Version difference data =>
········

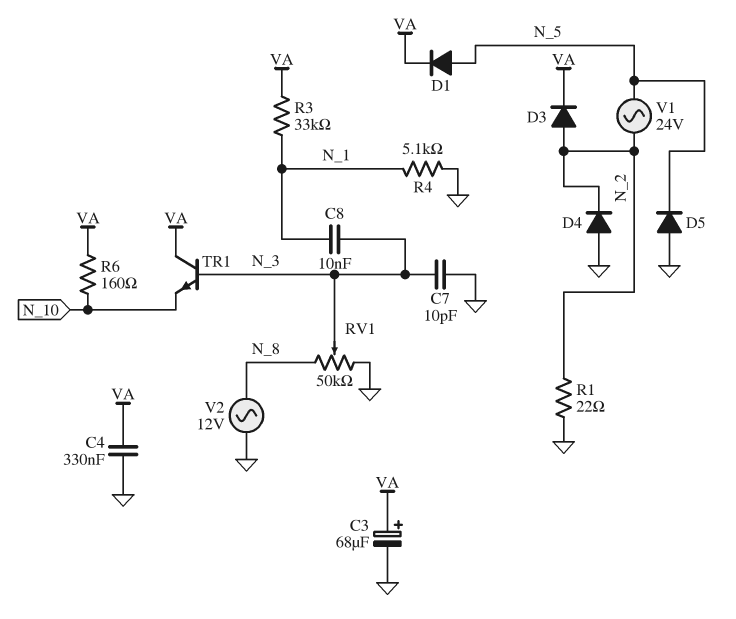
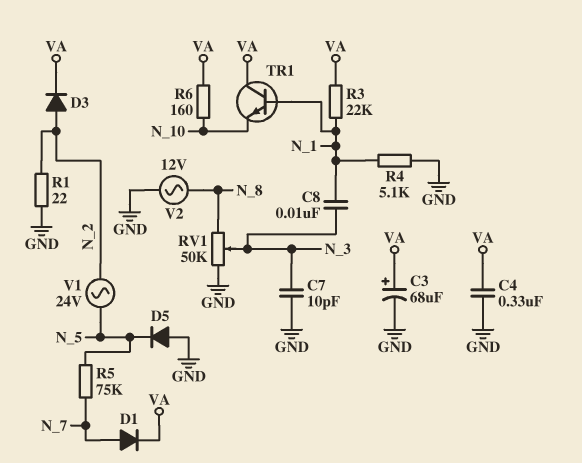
D1: diode (A N_5, K VA) -> diode (A N_7, K VA)
D4: diode (A GND, K N_2) -> none
R3: 33k (N_1, VA) -> 22k (N_1, VA)
R5: none -> 75k (N_5, N_7)
TR1: NPN (B N_3, C VA, E N_10) -> NPN (B N_1, C VA, E N_10)

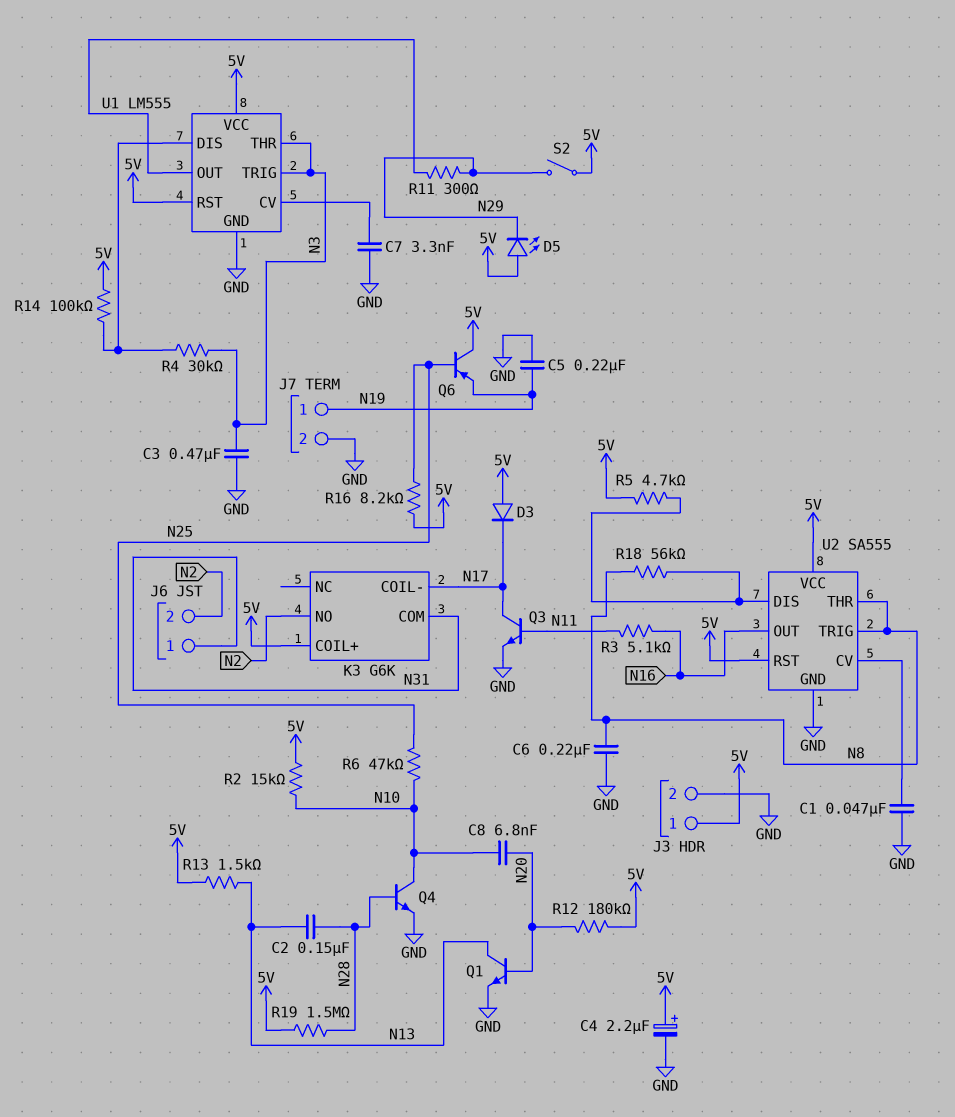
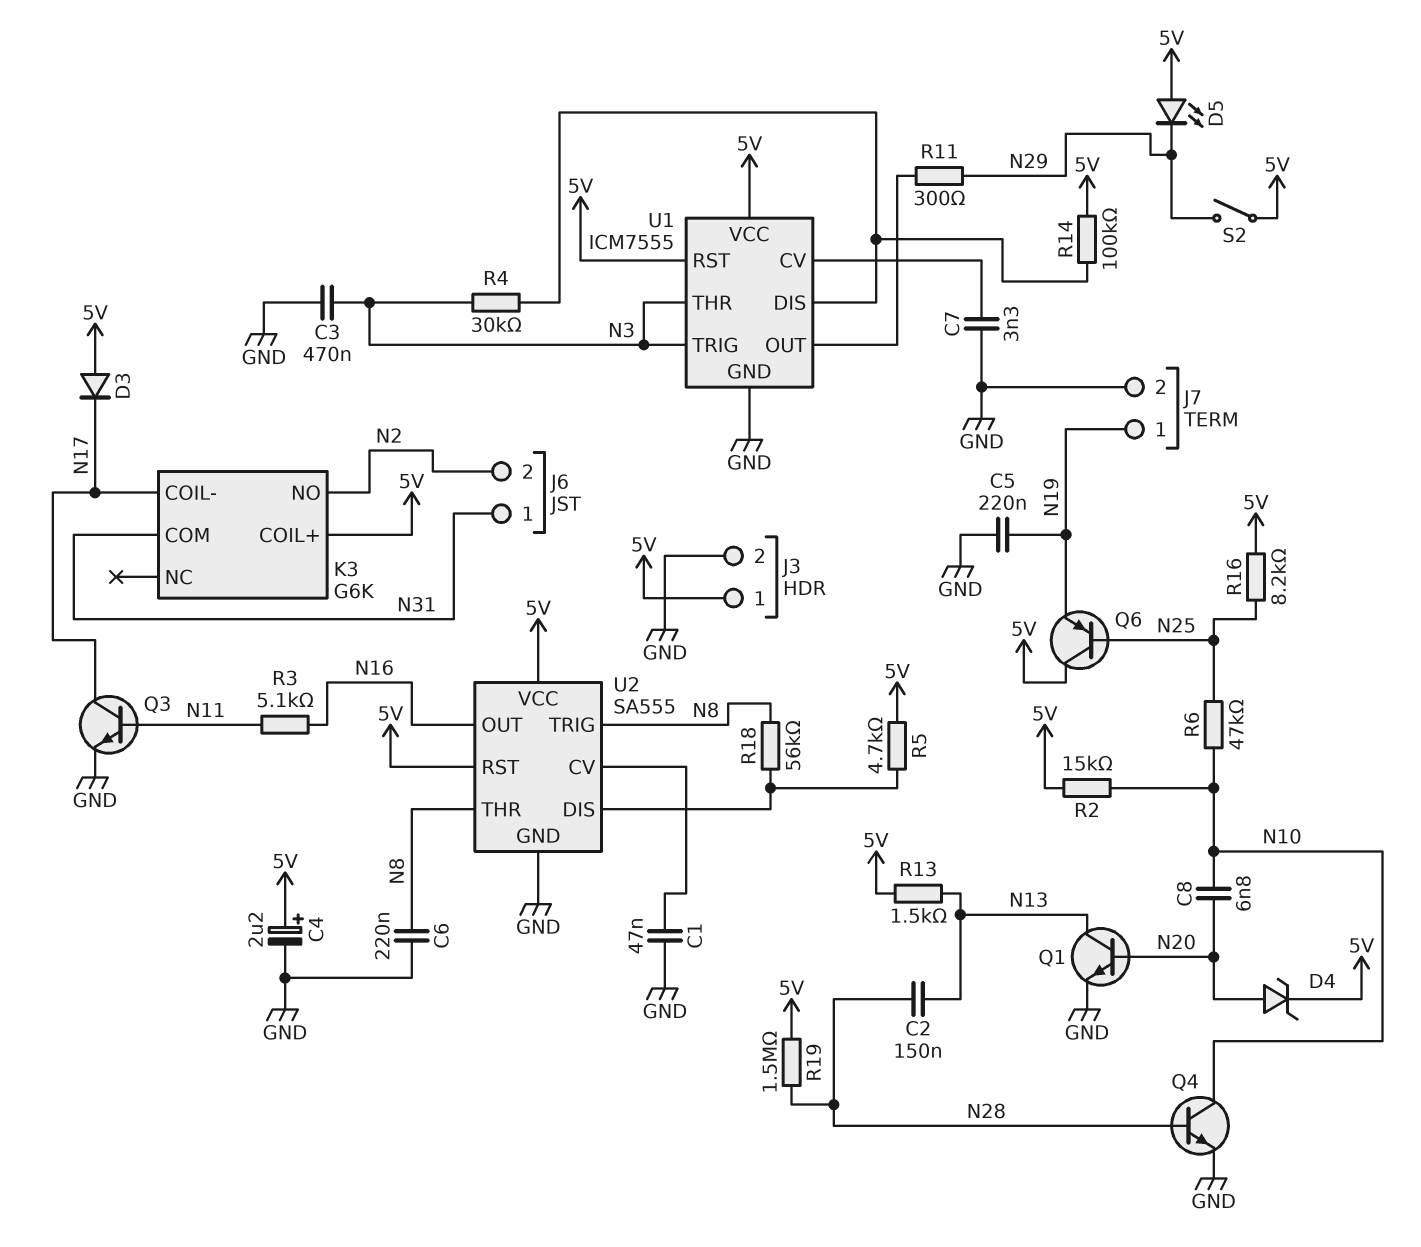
D4: none -> zener (A N20, K 5V)
R12: 180k (5V, N20) -> none
U1: LM555 -> ICM7555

········

Directions for this task =>
From the line containing "R3: 33k (N_1, VA) -> 22k (N_1, VA)" down to the end of the data above, reproduce each line exactly; no pictures.

Task answer =>
R3: 33k (N_1, VA) -> 22k (N_1, VA)
R5: none -> 75k (N_5, N_7)
TR1: NPN (B N_3, C VA, E N_10) -> NPN (B N_1, C VA, E N_10)

D4: none -> zener (A N20, K 5V)
R12: 180k (5V, N20) -> none
U1: LM555 -> ICM7555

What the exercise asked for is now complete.